### Records for the task
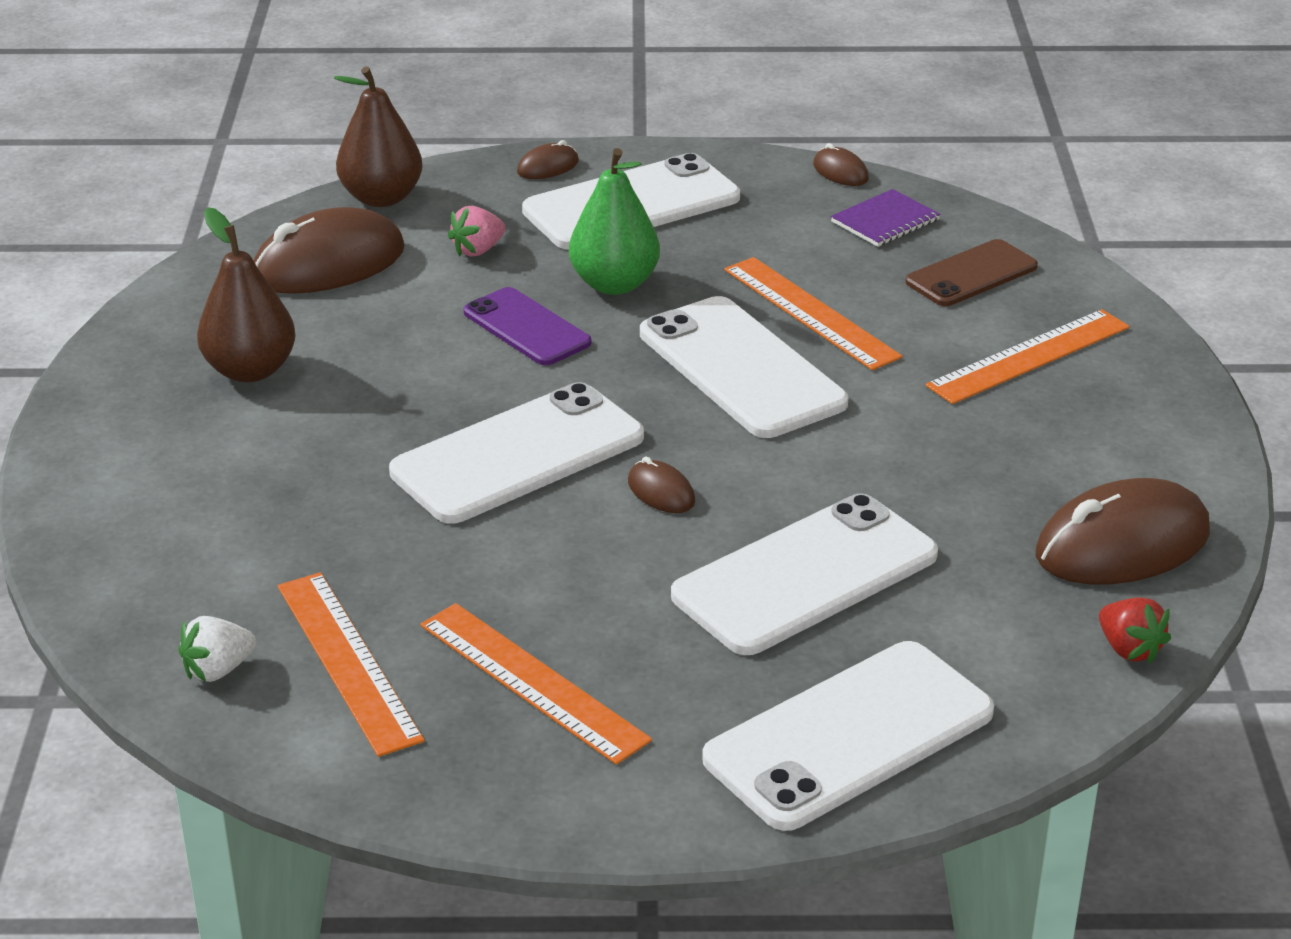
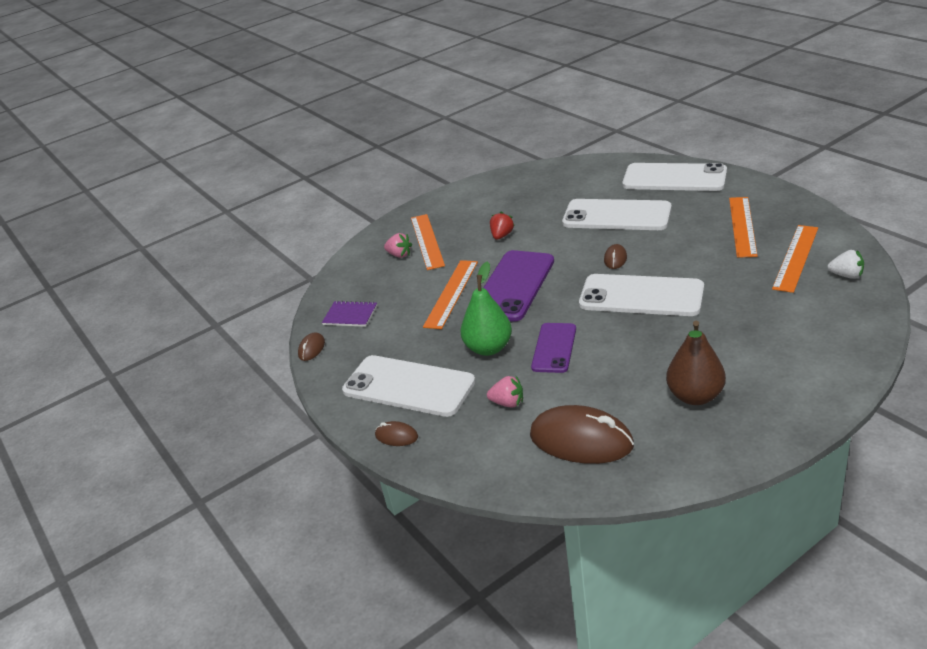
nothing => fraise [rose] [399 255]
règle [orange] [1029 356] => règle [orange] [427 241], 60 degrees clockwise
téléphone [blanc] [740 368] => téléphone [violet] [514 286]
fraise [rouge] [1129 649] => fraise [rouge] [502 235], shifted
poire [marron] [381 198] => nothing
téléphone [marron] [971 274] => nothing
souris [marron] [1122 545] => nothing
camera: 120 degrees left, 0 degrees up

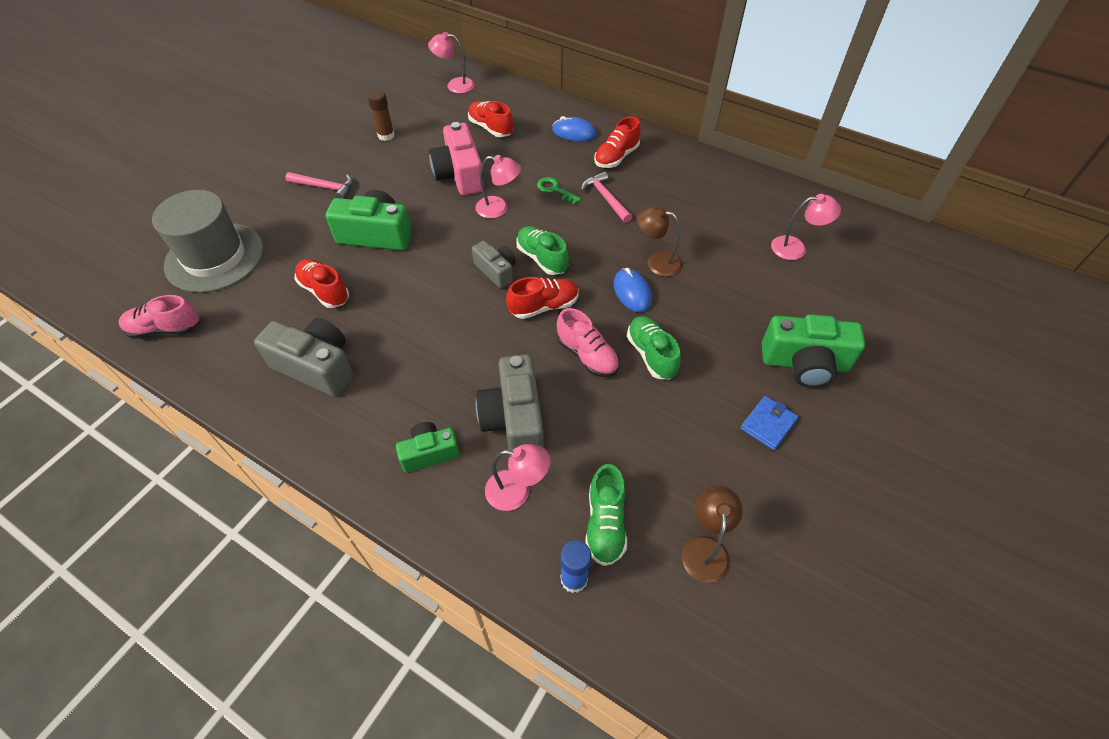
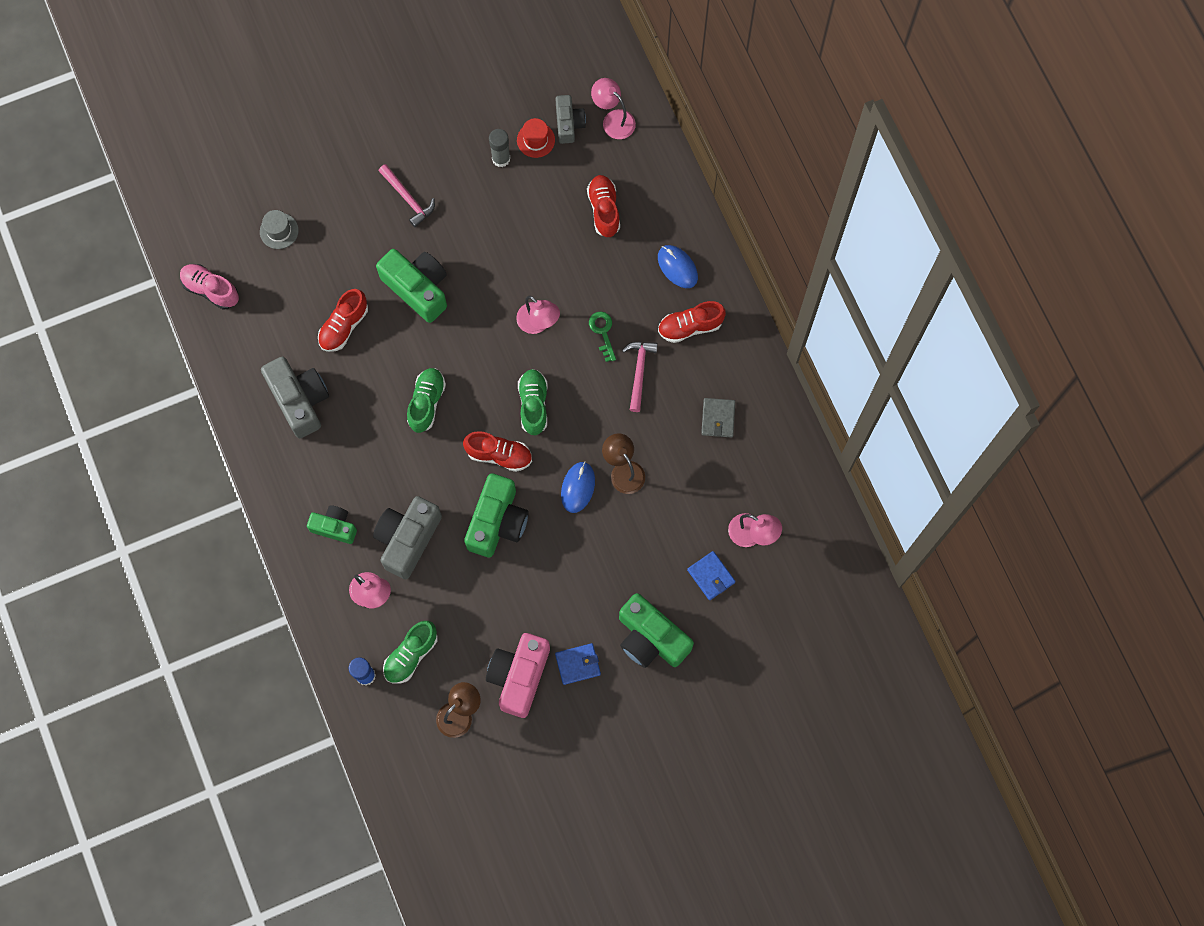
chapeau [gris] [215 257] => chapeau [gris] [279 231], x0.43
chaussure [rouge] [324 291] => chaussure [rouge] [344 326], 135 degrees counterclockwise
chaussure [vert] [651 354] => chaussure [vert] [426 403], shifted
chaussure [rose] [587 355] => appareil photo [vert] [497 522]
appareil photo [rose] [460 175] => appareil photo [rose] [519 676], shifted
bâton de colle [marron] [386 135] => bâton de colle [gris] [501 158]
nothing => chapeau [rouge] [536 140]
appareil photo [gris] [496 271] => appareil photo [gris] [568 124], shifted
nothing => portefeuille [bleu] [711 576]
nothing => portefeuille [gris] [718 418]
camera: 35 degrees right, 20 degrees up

### Your goal
Every line above is to be written out unchanged, with the pictures omitted.

### Task answer
nothing => fraise [rose] [399 255]
règle [orange] [1029 356] => règle [orange] [427 241], 60 degrees clockwise
téléphone [blanc] [740 368] => téléphone [violet] [514 286]
fraise [rouge] [1129 649] => fraise [rouge] [502 235], shifted
poire [marron] [381 198] => nothing
téléphone [marron] [971 274] => nothing
souris [marron] [1122 545] => nothing
camera: 120 degrees left, 0 degrees up

chapeau [gris] [215 257] => chapeau [gris] [279 231], x0.43
chaussure [rouge] [324 291] => chaussure [rouge] [344 326], 135 degrees counterclockwise
chaussure [vert] [651 354] => chaussure [vert] [426 403], shifted
chaussure [rose] [587 355] => appareil photo [vert] [497 522]
appareil photo [rose] [460 175] => appareil photo [rose] [519 676], shifted
bâton de colle [marron] [386 135] => bâton de colle [gris] [501 158]
nothing => chapeau [rouge] [536 140]
appareil photo [gris] [496 271] => appareil photo [gris] [568 124], shifted
nothing => portefeuille [bleu] [711 576]
nothing => portefeuille [gris] [718 418]
camera: 35 degrees right, 20 degrees up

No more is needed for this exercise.